■ **Requirement**: From the entries below, reproduce exactly the line containing "The bobine [turquoise]", the line containing "The camera went 115", and every line in between, with nothing added.

☆ ☆ ☆ ☆ ☆ ☆ ☆

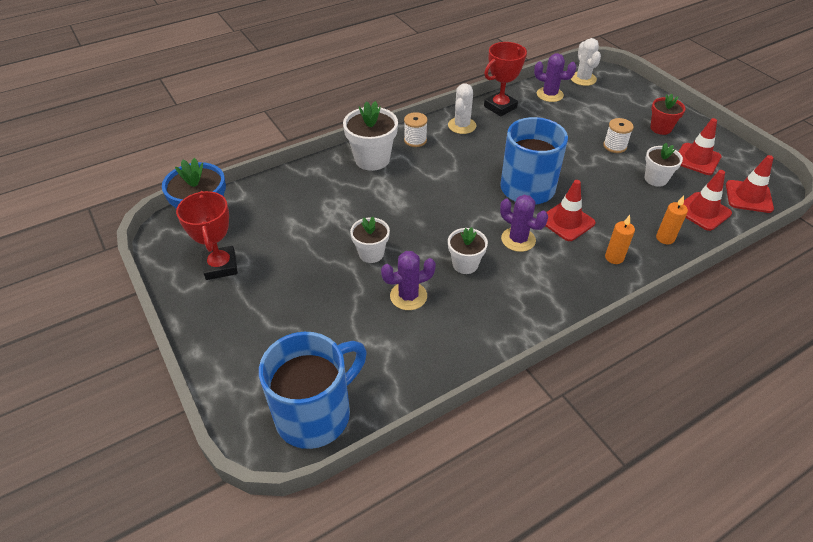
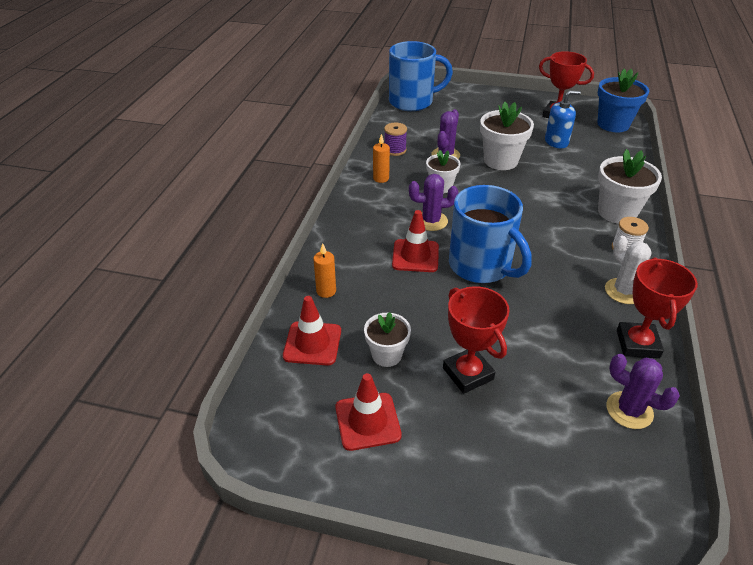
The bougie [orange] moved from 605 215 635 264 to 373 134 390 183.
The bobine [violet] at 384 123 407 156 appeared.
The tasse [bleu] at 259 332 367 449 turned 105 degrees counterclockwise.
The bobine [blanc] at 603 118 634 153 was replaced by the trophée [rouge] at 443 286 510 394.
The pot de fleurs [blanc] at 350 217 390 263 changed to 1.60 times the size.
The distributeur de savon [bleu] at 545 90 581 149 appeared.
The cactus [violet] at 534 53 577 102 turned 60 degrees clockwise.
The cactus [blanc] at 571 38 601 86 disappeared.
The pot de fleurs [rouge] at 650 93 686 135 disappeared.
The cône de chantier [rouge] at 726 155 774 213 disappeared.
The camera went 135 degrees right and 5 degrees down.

☆ ☆ ☆ ☆ ☆ ☆ ☆

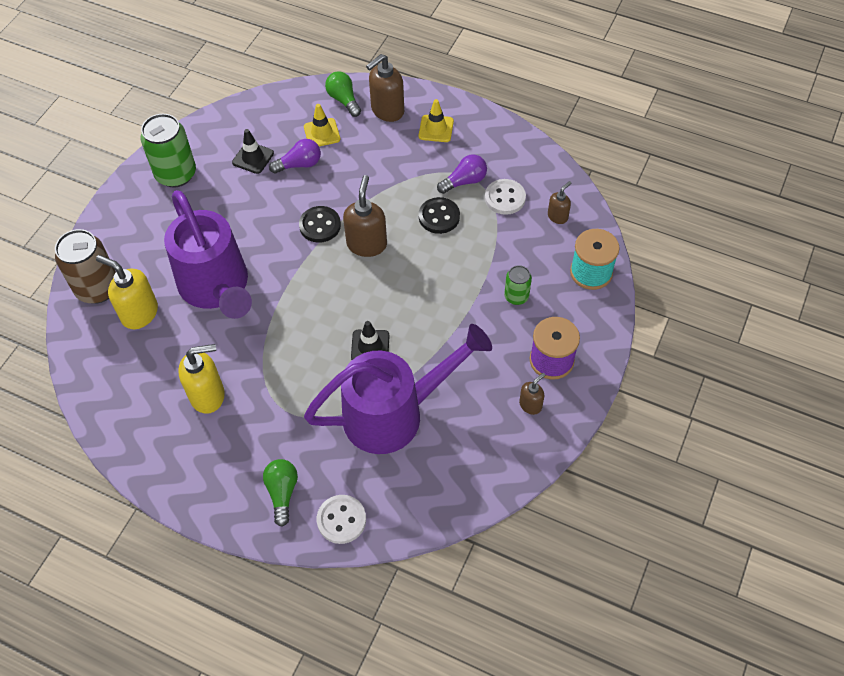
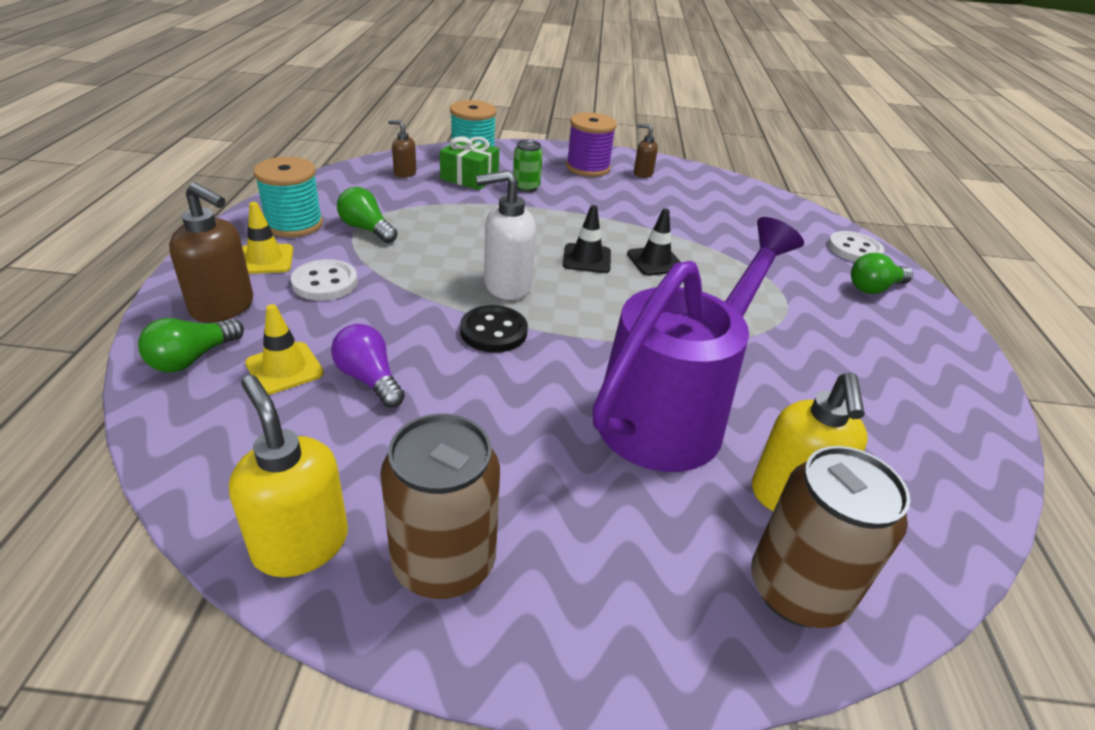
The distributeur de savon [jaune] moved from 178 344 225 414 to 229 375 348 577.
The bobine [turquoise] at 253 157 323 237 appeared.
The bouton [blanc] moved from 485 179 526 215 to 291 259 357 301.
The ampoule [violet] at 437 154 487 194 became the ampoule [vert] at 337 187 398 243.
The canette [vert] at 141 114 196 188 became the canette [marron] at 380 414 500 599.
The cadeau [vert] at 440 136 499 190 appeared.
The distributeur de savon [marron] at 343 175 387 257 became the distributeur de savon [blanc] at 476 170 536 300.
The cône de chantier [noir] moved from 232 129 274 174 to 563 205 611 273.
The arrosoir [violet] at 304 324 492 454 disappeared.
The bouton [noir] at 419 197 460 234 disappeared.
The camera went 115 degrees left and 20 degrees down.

☆ ☆ ☆ ☆ ☆ ☆ ☆

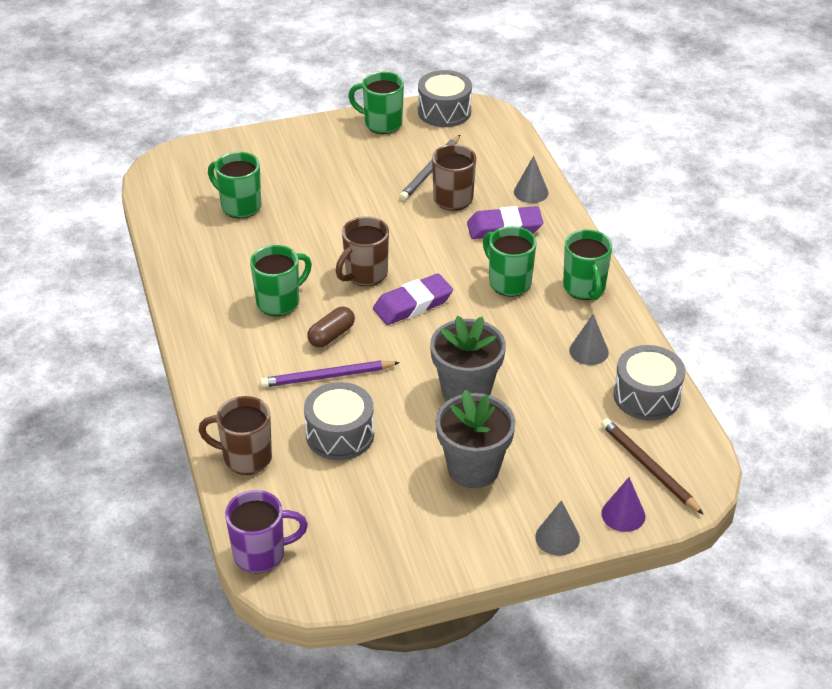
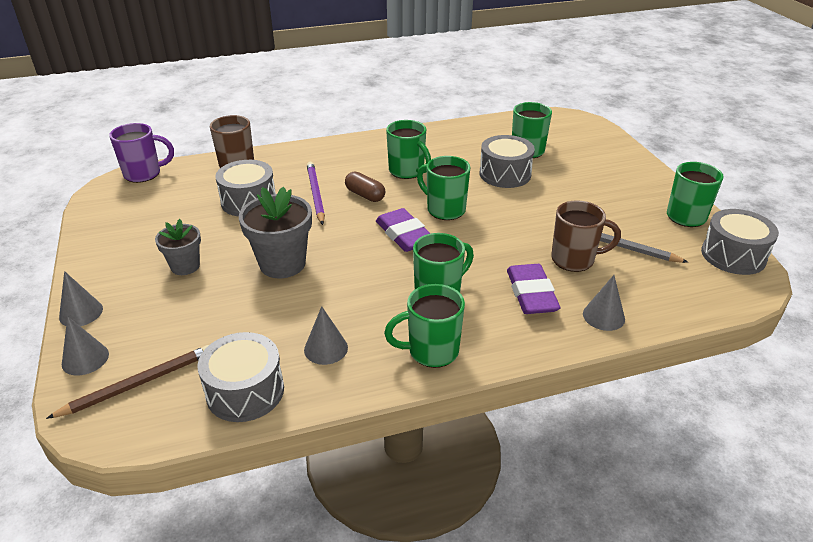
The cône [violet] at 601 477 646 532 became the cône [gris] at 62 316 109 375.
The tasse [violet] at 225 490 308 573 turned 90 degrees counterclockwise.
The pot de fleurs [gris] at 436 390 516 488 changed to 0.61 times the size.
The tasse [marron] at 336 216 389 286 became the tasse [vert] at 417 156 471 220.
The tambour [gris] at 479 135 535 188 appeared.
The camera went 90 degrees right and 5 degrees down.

☆ ☆ ☆ ☆ ☆ ☆ ☆

■ **Output of the task**:
The bobine [turquoise] at 253 157 323 237 appeared.
The bouton [blanc] moved from 485 179 526 215 to 291 259 357 301.
The ampoule [violet] at 437 154 487 194 became the ampoule [vert] at 337 187 398 243.
The canette [vert] at 141 114 196 188 became the canette [marron] at 380 414 500 599.
The cadeau [vert] at 440 136 499 190 appeared.
The distributeur de savon [marron] at 343 175 387 257 became the distributeur de savon [blanc] at 476 170 536 300.
The cône de chantier [noir] moved from 232 129 274 174 to 563 205 611 273.
The arrosoir [violet] at 304 324 492 454 disappeared.
The bouton [noir] at 419 197 460 234 disappeared.
The camera went 115 degrees left and 20 degrees down.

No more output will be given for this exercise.